Instructions for the task: Apart from the pictures, reproduce the data below exactly as it stands.

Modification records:
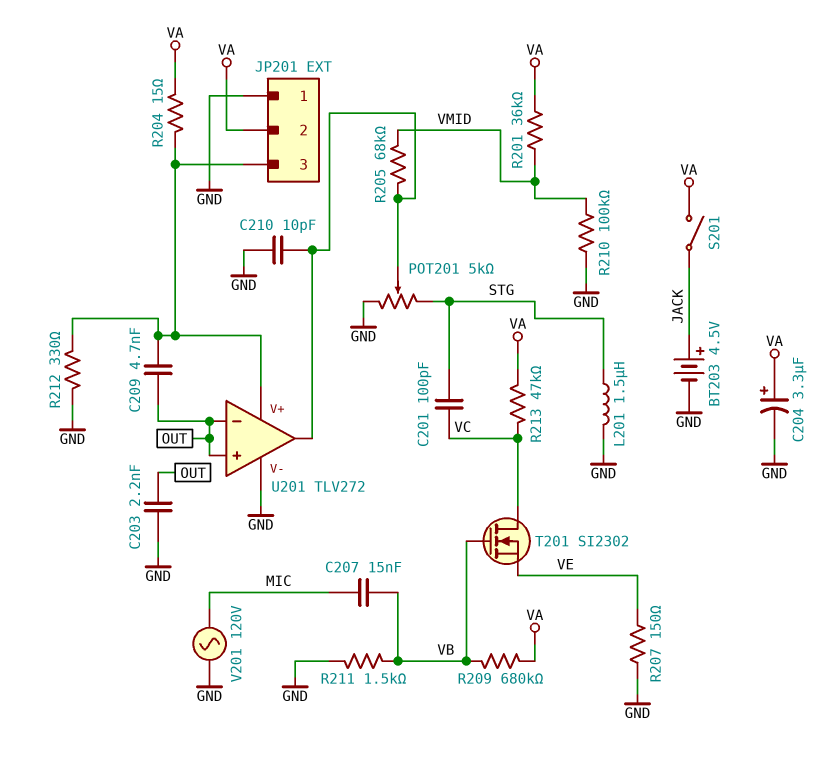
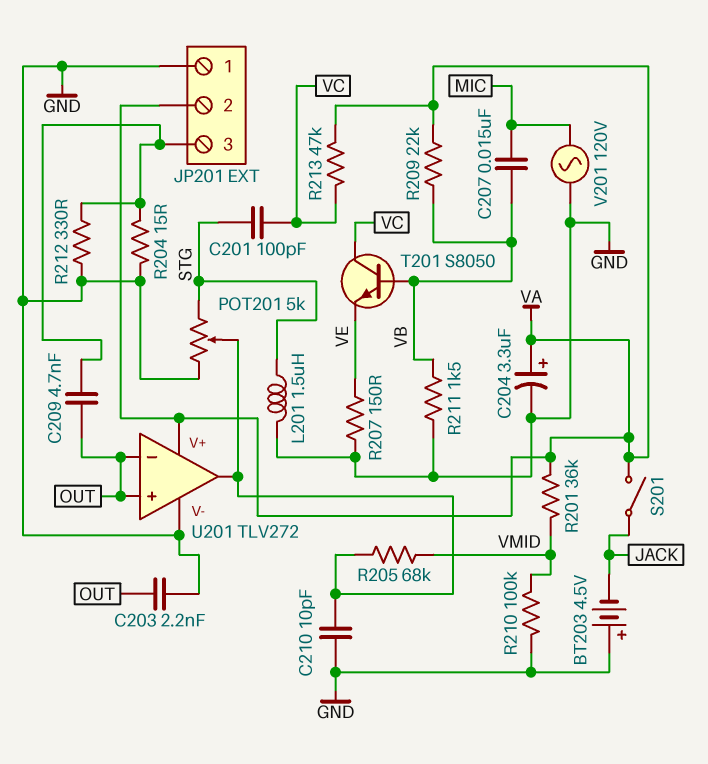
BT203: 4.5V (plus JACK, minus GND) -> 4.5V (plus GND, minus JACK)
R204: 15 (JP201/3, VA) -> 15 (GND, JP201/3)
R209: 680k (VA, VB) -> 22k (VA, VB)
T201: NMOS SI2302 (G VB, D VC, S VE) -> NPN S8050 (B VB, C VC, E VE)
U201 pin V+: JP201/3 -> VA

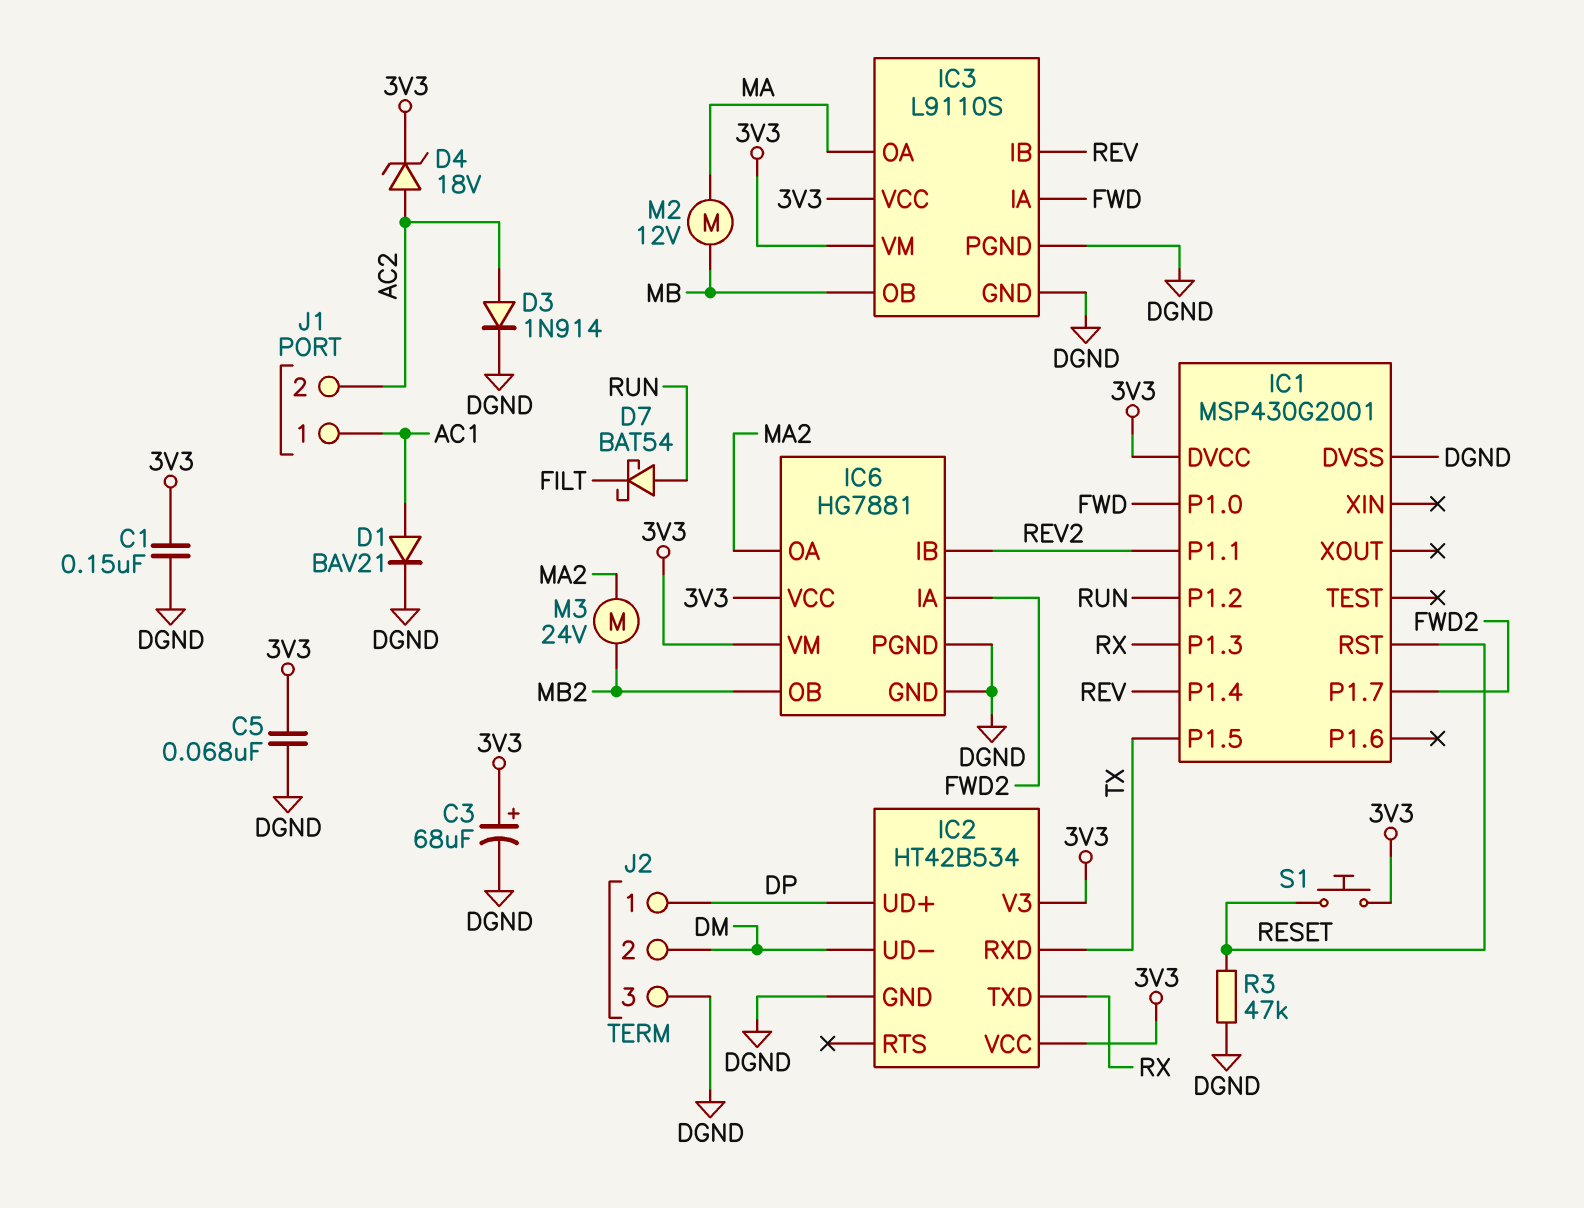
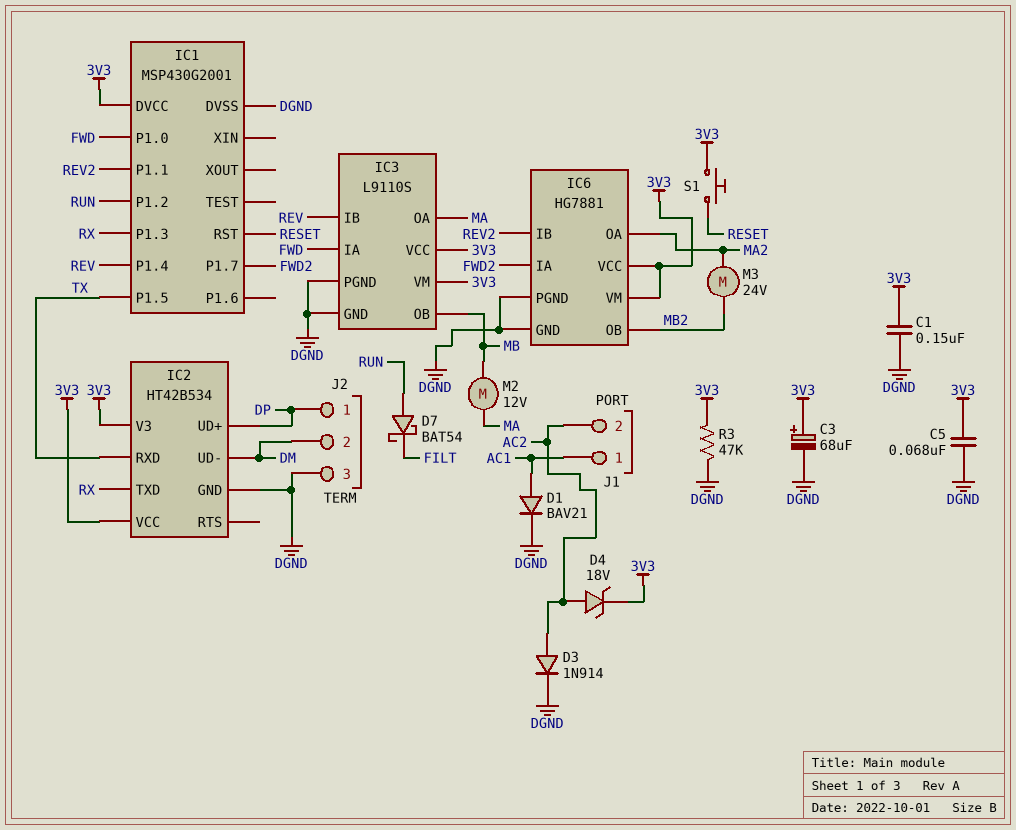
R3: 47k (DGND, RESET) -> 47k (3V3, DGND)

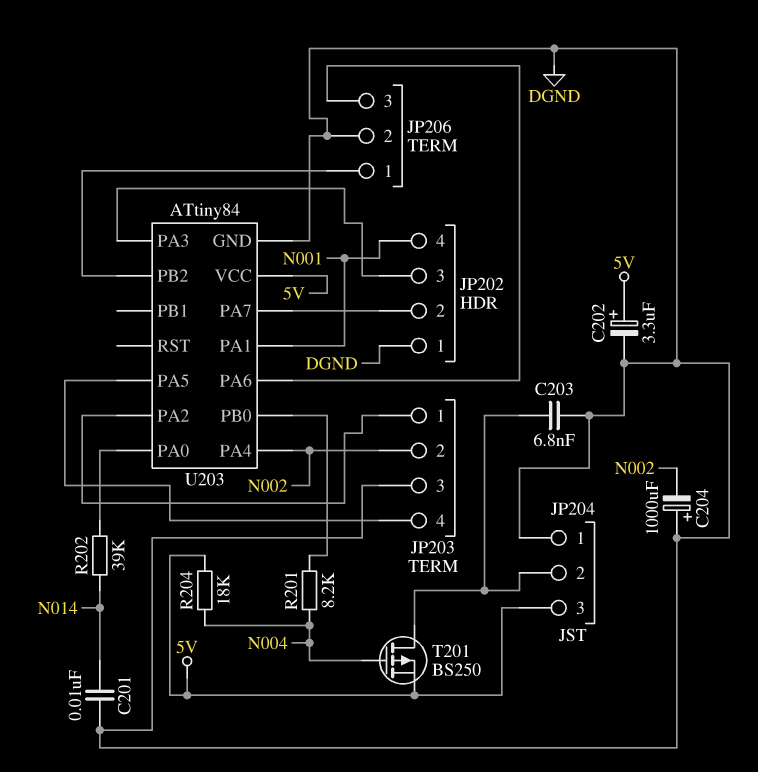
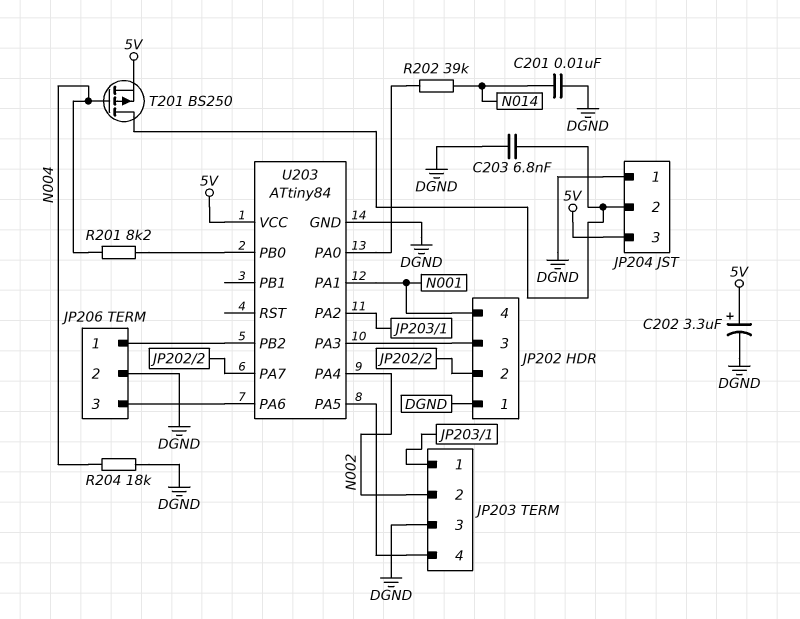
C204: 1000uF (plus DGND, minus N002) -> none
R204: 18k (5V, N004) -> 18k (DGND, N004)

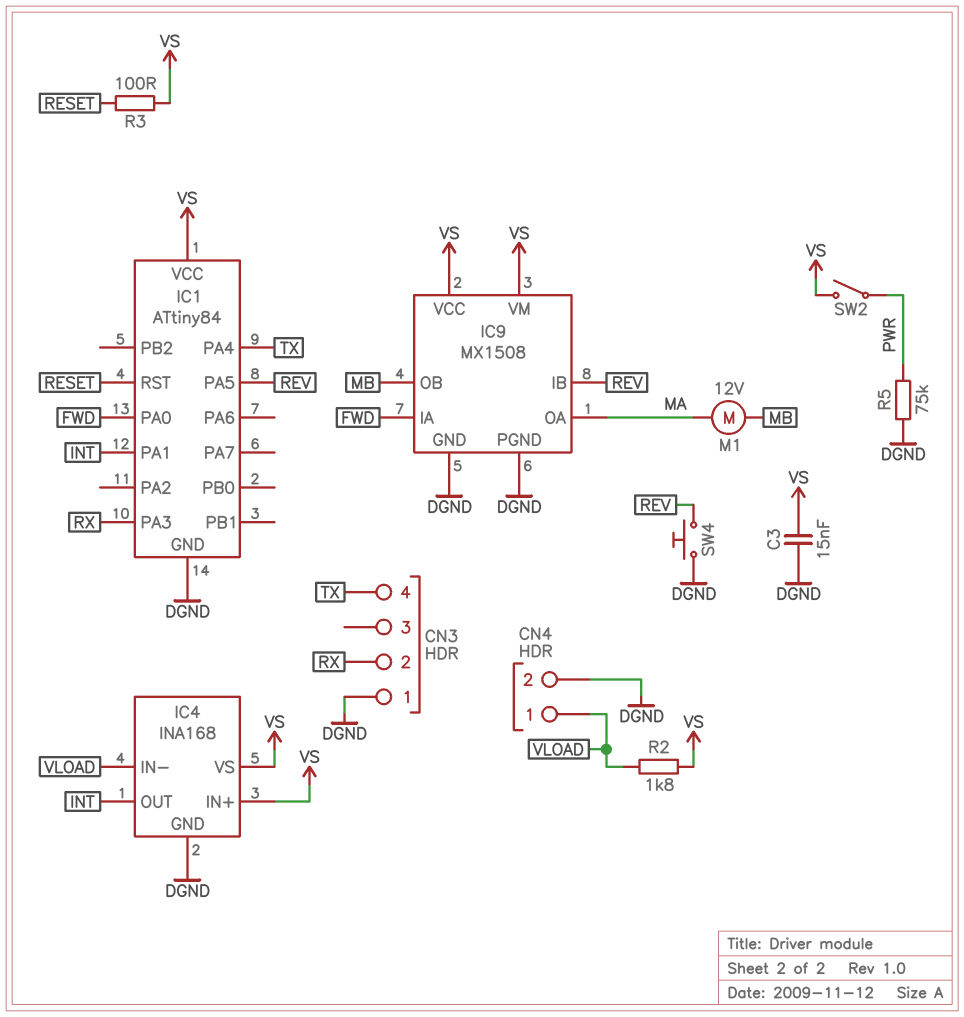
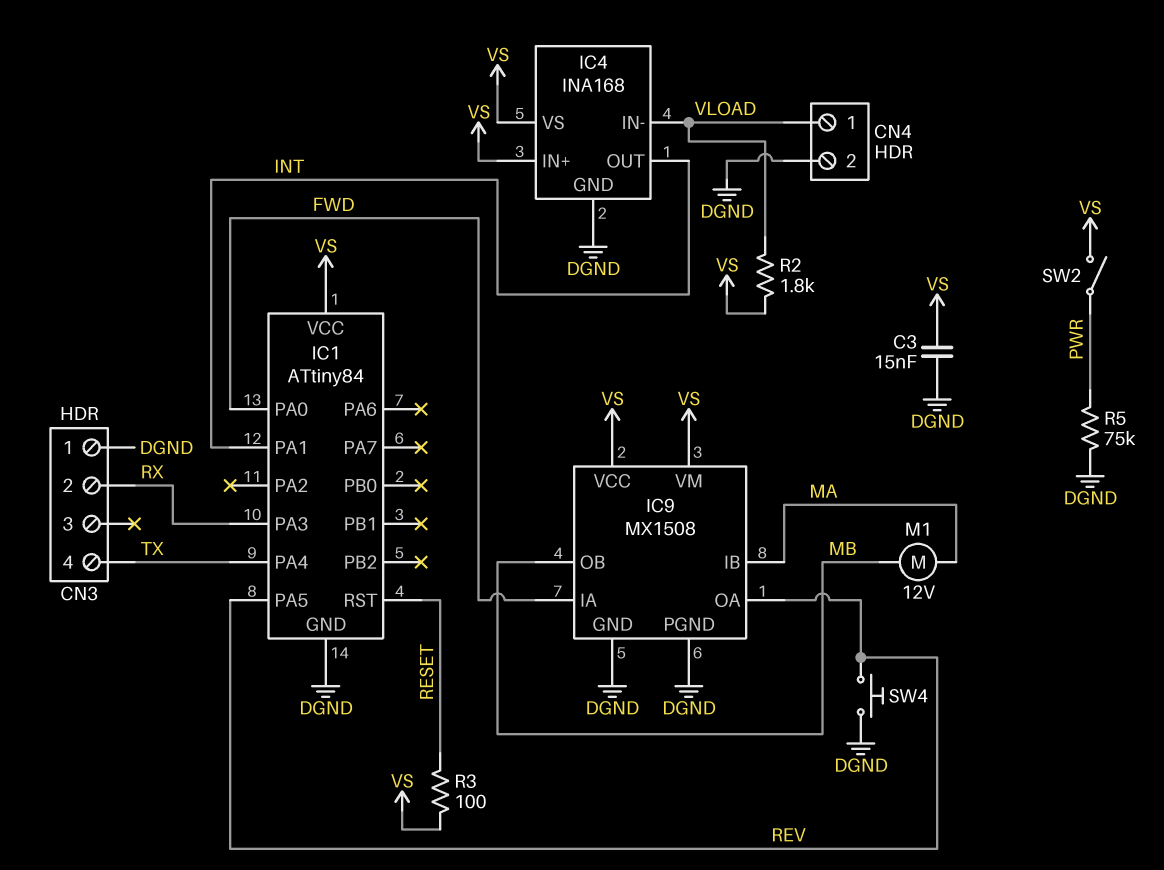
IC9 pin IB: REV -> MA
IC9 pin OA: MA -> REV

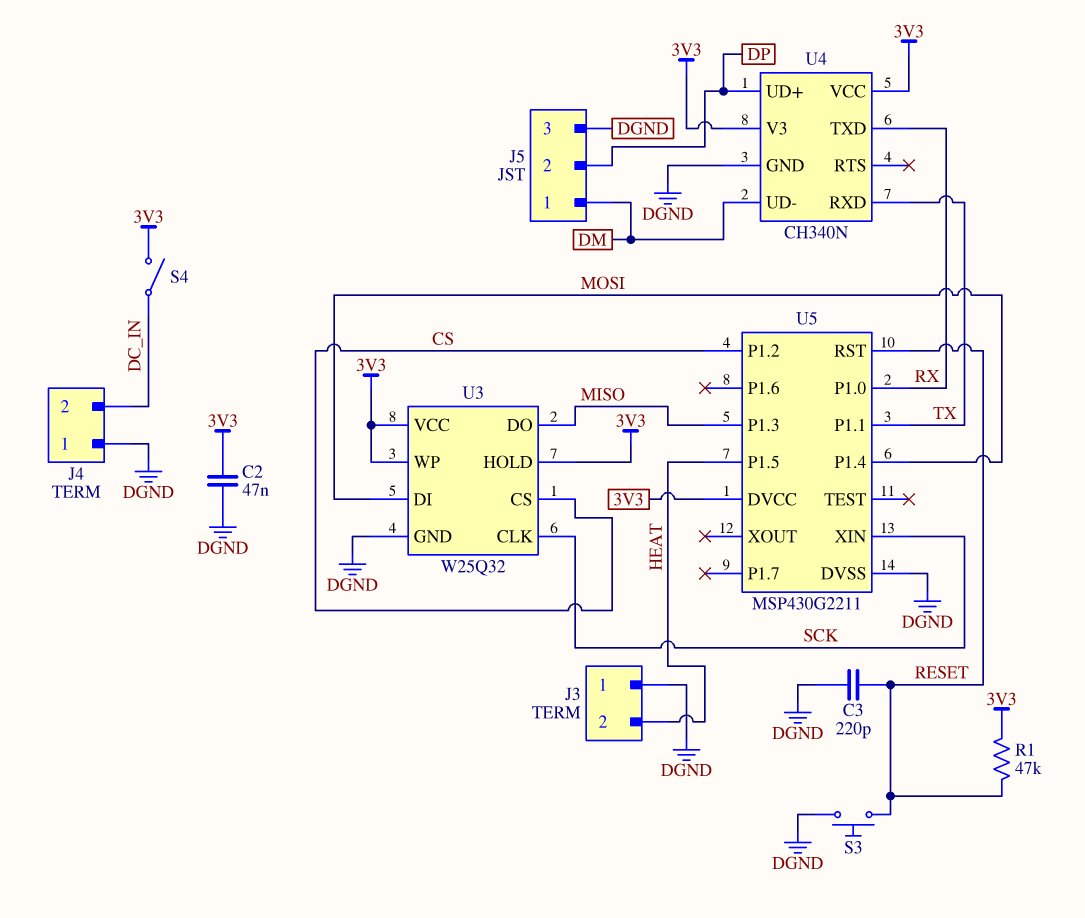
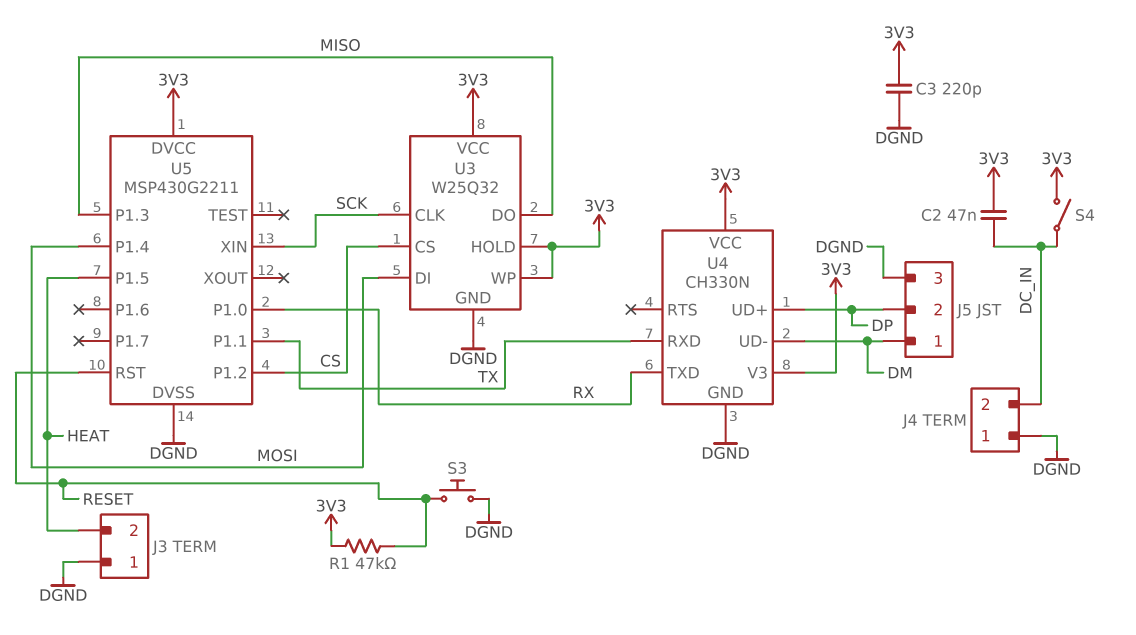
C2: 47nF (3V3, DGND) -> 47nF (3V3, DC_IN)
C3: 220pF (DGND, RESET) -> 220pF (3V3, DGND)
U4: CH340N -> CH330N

Answer box:
BT203: 4.5V (plus JACK, minus GND) -> 4.5V (plus GND, minus JACK)
R204: 15 (JP201/3, VA) -> 15 (GND, JP201/3)
R209: 680k (VA, VB) -> 22k (VA, VB)
T201: NMOS SI2302 (G VB, D VC, S VE) -> NPN S8050 (B VB, C VC, E VE)
U201 pin V+: JP201/3 -> VA

R3: 47k (DGND, RESET) -> 47k (3V3, DGND)

C204: 1000uF (plus DGND, minus N002) -> none
R204: 18k (5V, N004) -> 18k (DGND, N004)

IC9 pin IB: REV -> MA
IC9 pin OA: MA -> REV

C2: 47nF (3V3, DGND) -> 47nF (3V3, DC_IN)
C3: 220pF (DGND, RESET) -> 220pF (3V3, DGND)
U4: CH340N -> CH330N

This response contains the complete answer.